## What you need to do:
Could every line below be transcribed exactly, with the pictures dropped?

--- Provided records Enclosed Below ---

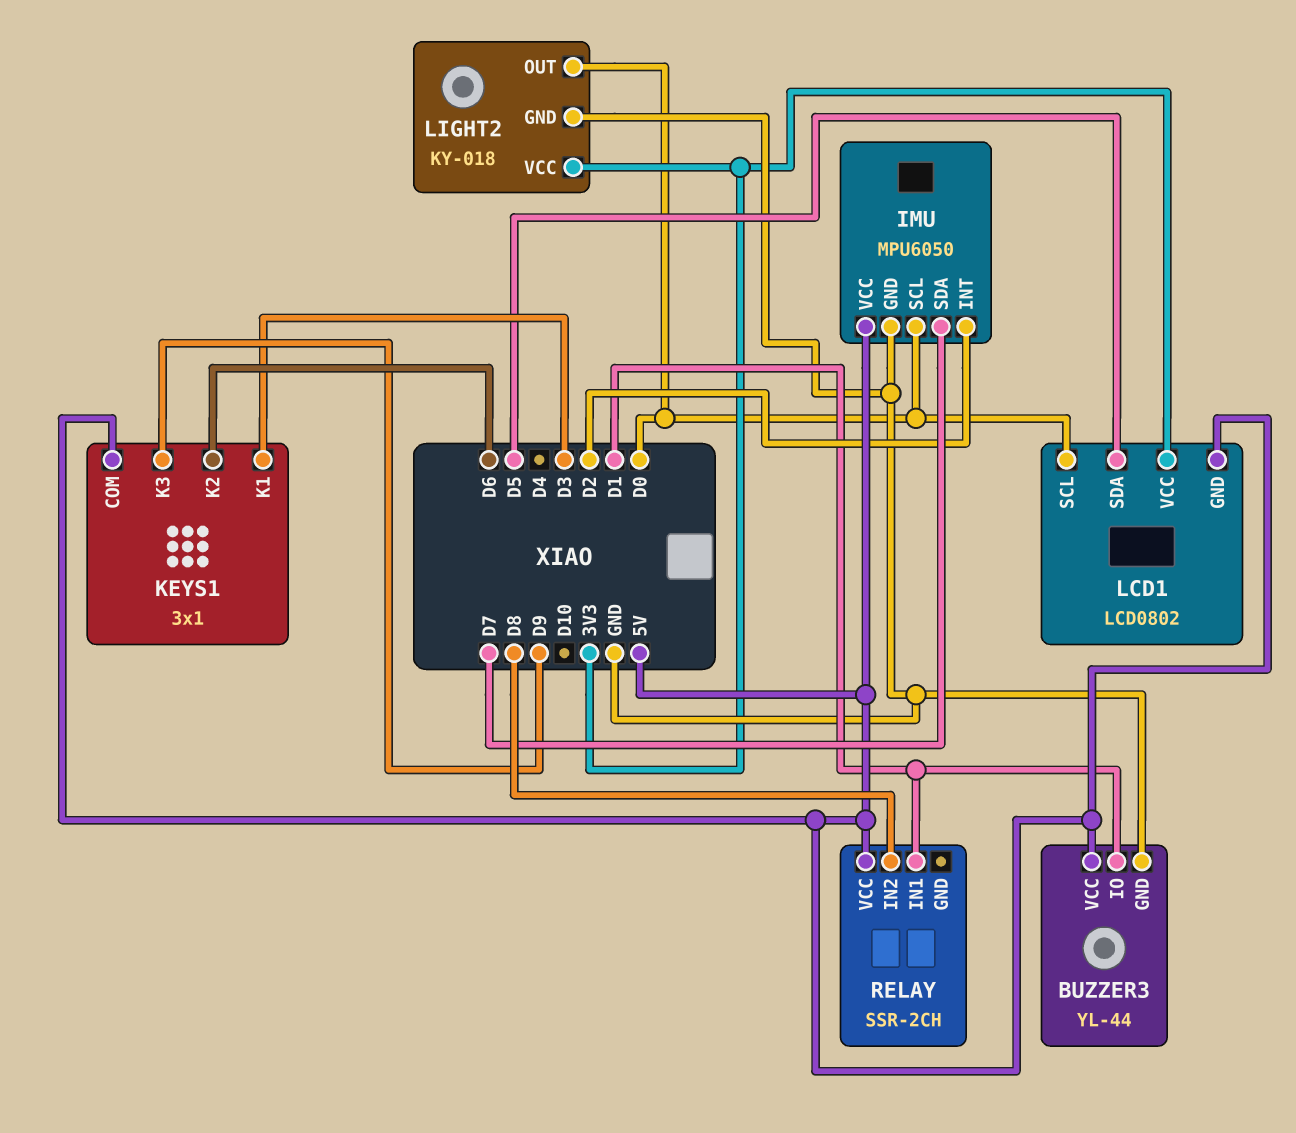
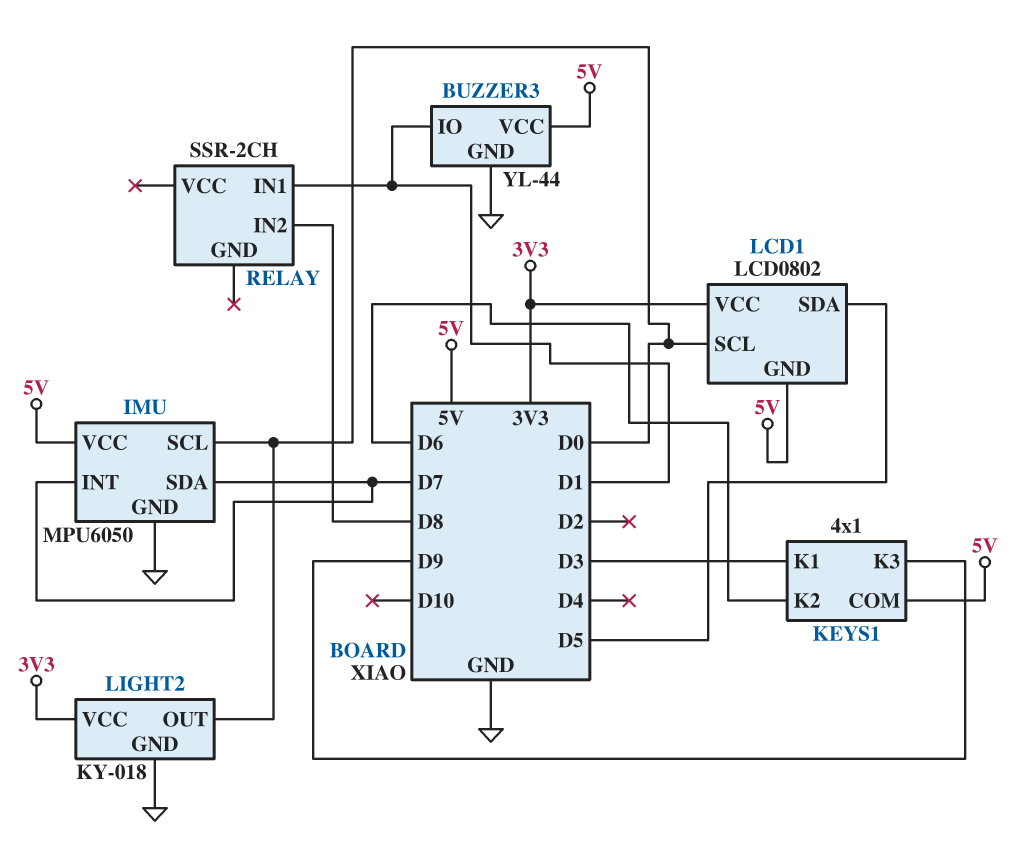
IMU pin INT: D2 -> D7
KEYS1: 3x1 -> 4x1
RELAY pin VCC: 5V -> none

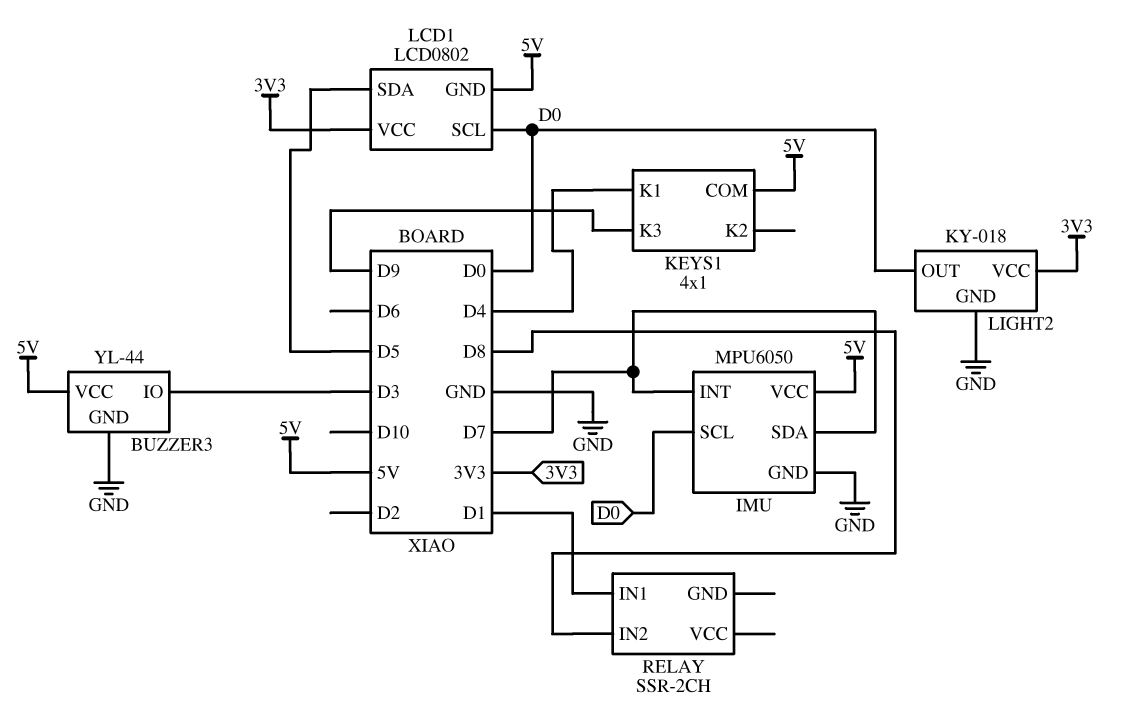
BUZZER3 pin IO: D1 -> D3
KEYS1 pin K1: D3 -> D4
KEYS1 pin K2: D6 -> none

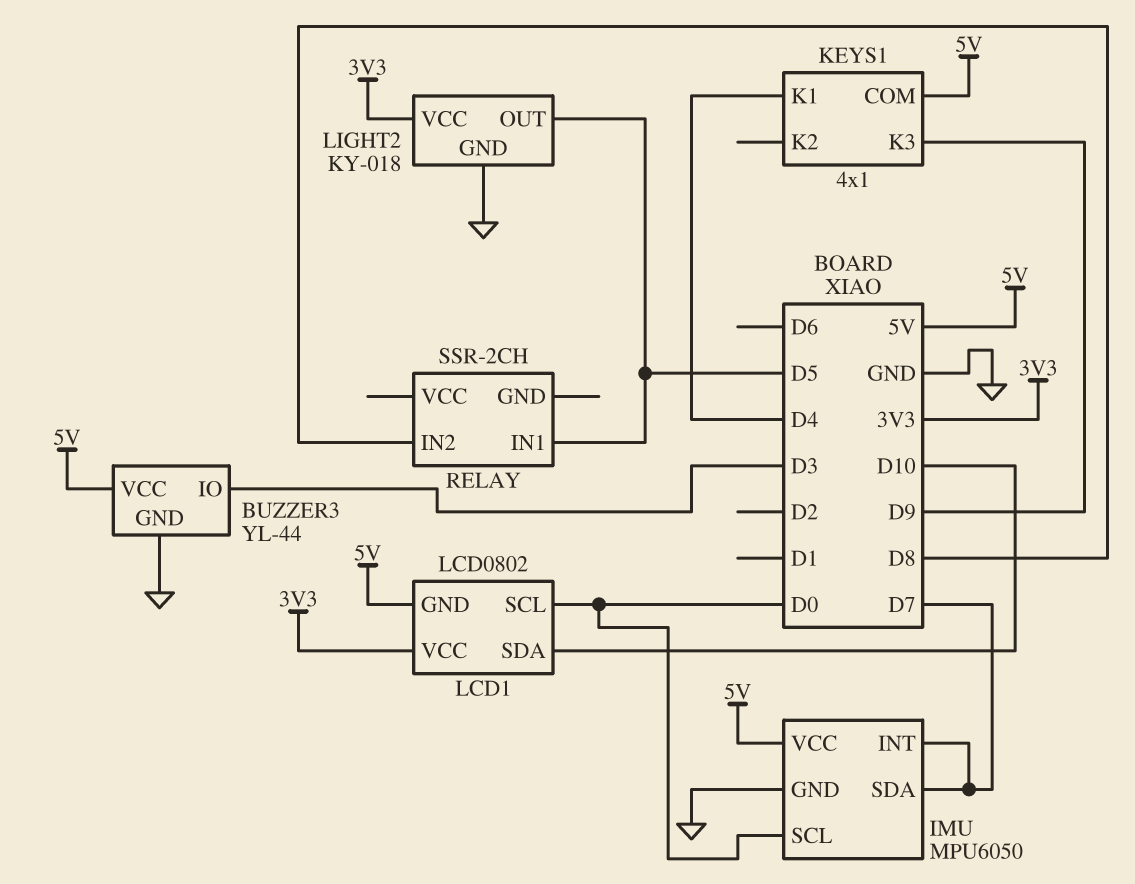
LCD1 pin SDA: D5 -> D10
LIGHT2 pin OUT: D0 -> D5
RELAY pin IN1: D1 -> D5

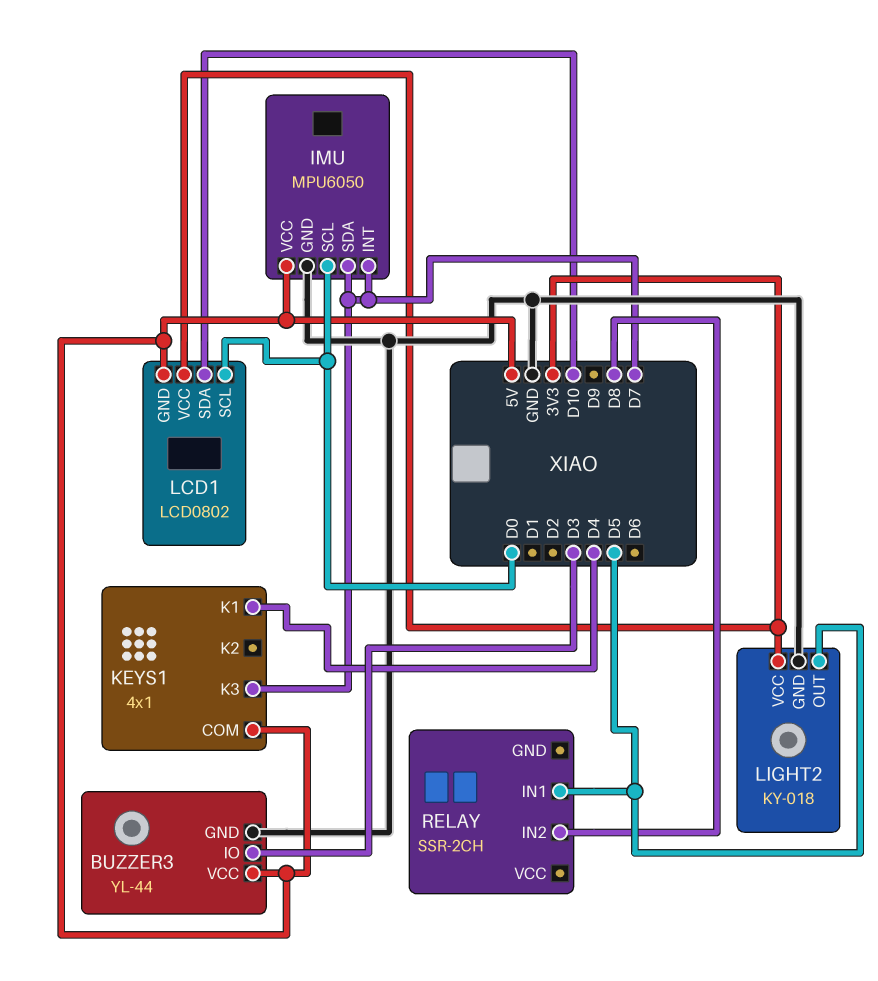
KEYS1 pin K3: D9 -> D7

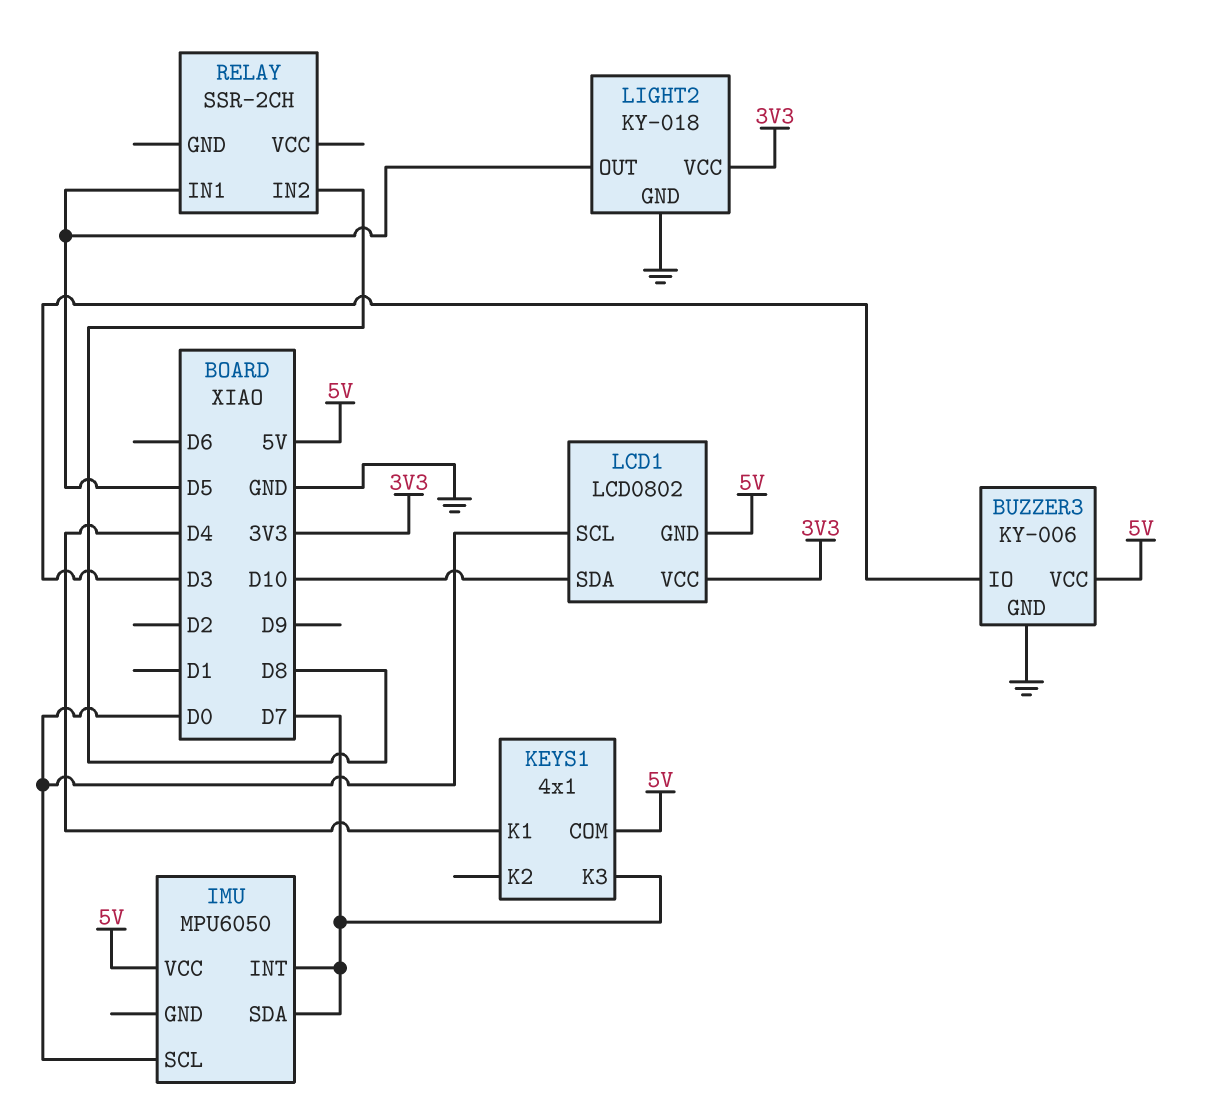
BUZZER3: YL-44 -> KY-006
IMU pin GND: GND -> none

--- End of Enclosed Provided records ---

## Expected output:
IMU pin INT: D2 -> D7
KEYS1: 3x1 -> 4x1
RELAY pin VCC: 5V -> none

BUZZER3 pin IO: D1 -> D3
KEYS1 pin K1: D3 -> D4
KEYS1 pin K2: D6 -> none

LCD1 pin SDA: D5 -> D10
LIGHT2 pin OUT: D0 -> D5
RELAY pin IN1: D1 -> D5

KEYS1 pin K3: D9 -> D7

BUZZER3: YL-44 -> KY-006
IMU pin GND: GND -> none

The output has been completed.